» GIVEN MATERIAL:
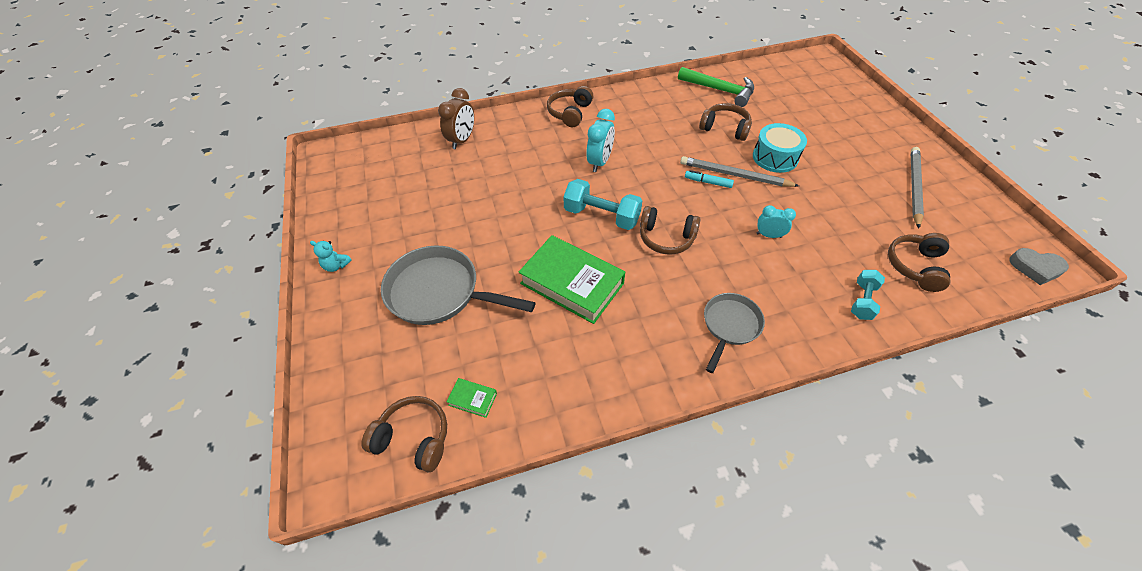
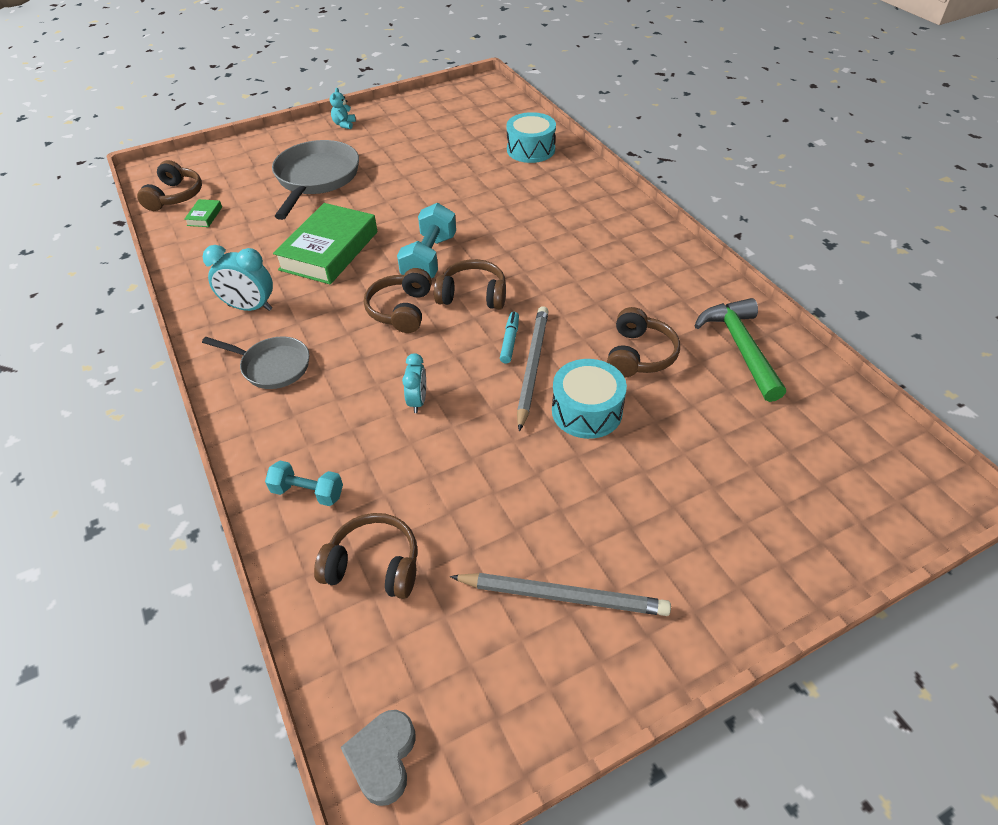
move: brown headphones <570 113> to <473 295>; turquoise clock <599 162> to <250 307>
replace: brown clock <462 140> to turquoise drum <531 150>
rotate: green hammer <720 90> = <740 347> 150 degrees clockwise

» EXERCISE DIRECTIONS: If a line of the listing contains the word "turquoise", count it; then give the total and nothing else.

» SOLUTION TO THIS TASK: 2